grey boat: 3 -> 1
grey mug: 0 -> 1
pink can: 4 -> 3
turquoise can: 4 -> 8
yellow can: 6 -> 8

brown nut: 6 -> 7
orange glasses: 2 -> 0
= = =
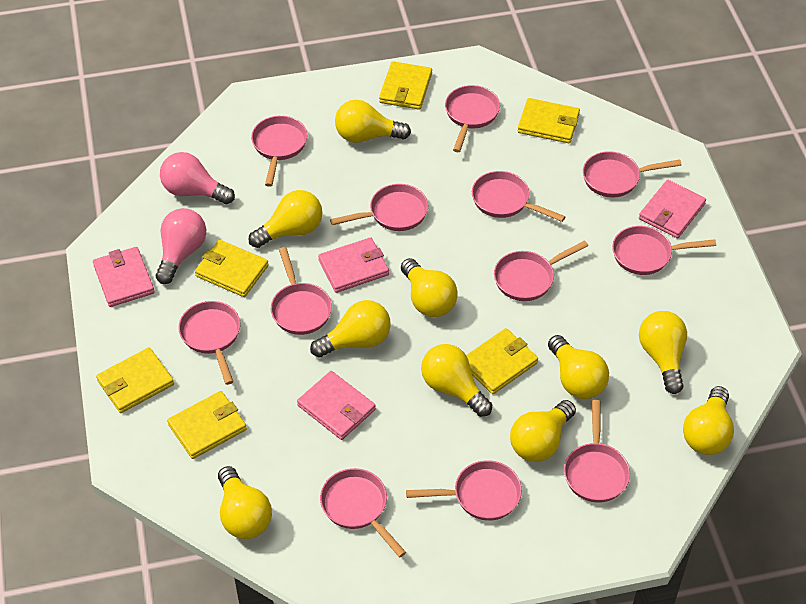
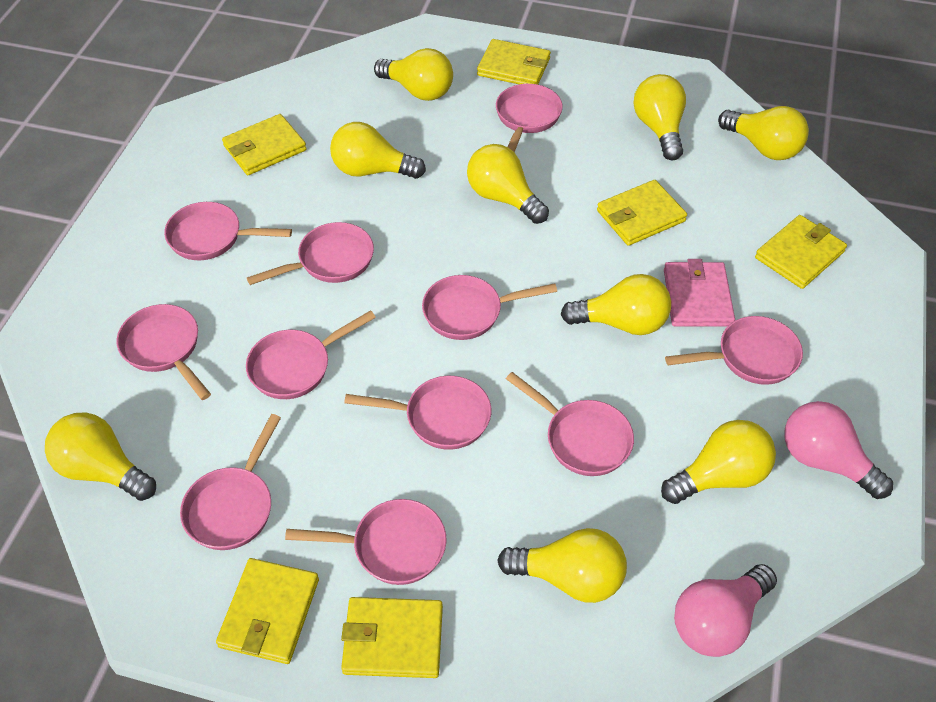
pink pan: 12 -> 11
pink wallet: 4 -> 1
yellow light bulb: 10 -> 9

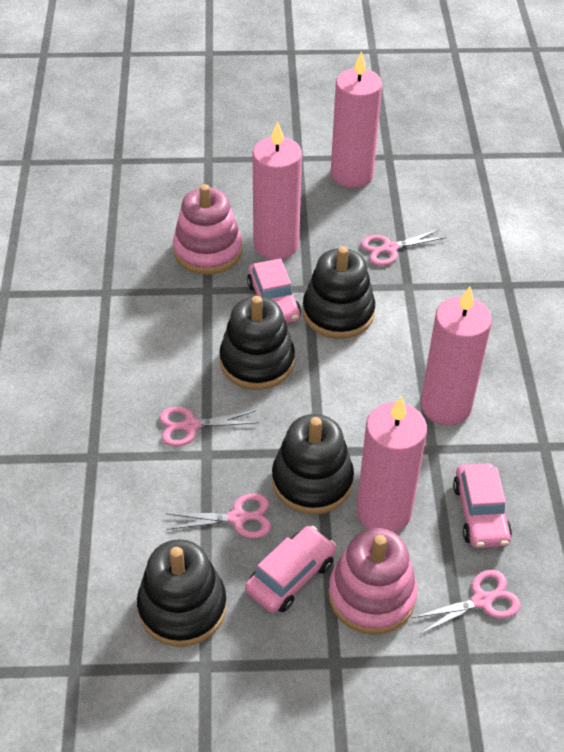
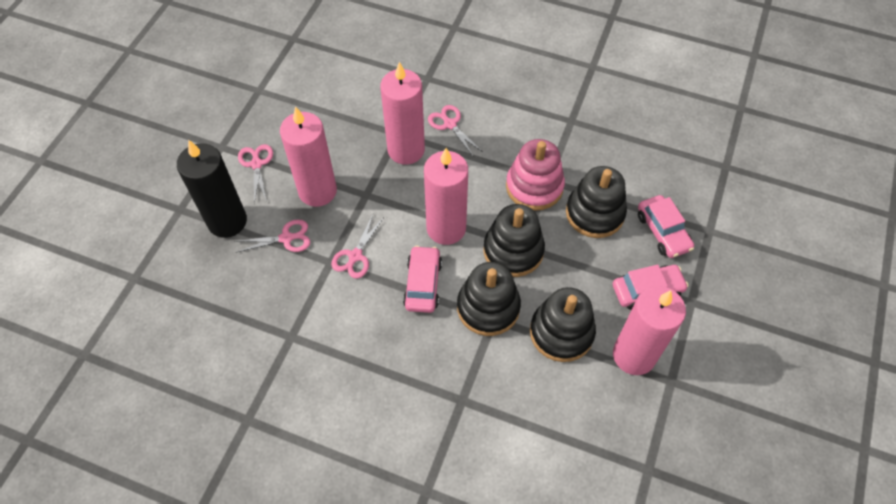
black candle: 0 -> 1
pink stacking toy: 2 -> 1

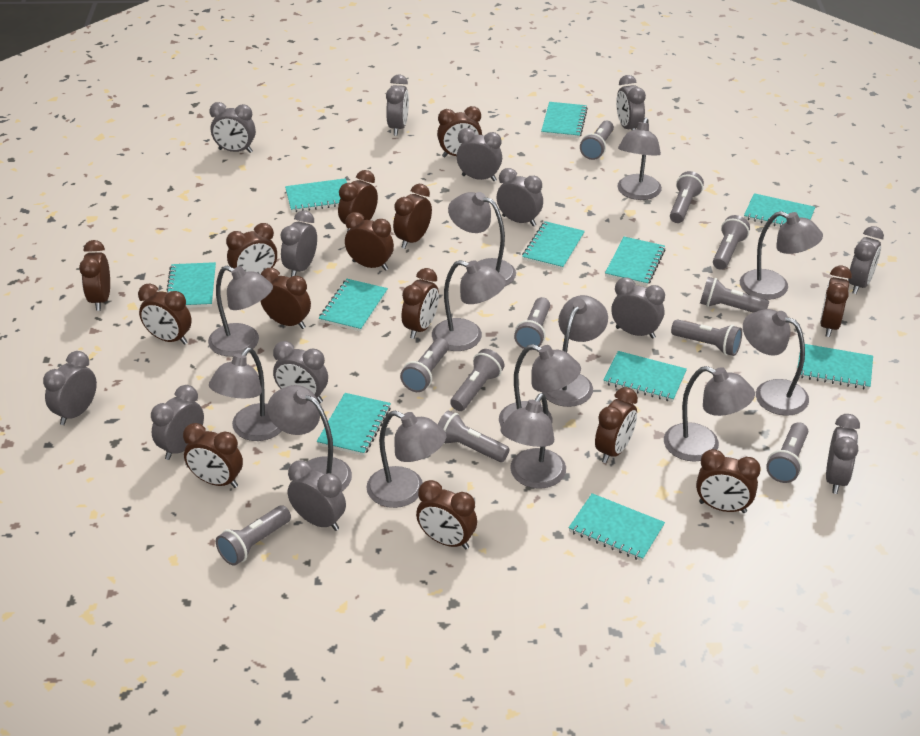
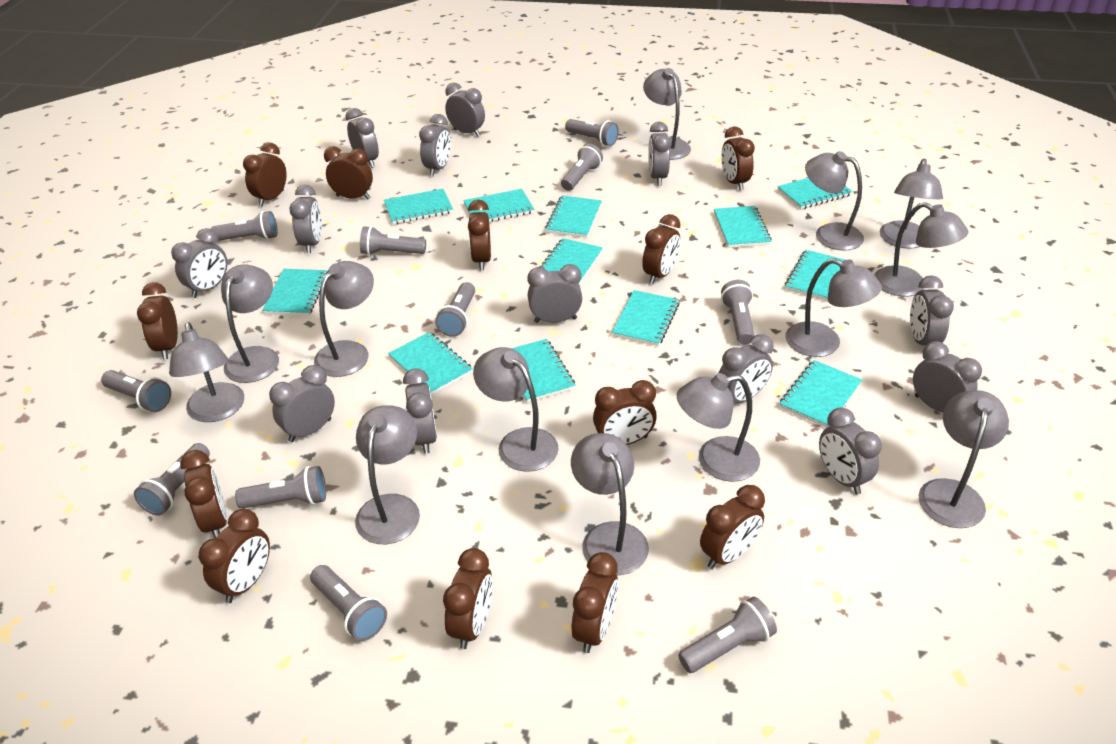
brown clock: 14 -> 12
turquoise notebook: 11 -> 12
= = =
TRY IT:
The response must repeat exactly the lines above from the one with "pink stacking toy: 2 -> 1" through the one with "turquoise notebook: 11 -> 12", including both, and must contain no pictures and no other text.

WRITTEN REPLY:
pink stacking toy: 2 -> 1

brown clock: 14 -> 12
turquoise notebook: 11 -> 12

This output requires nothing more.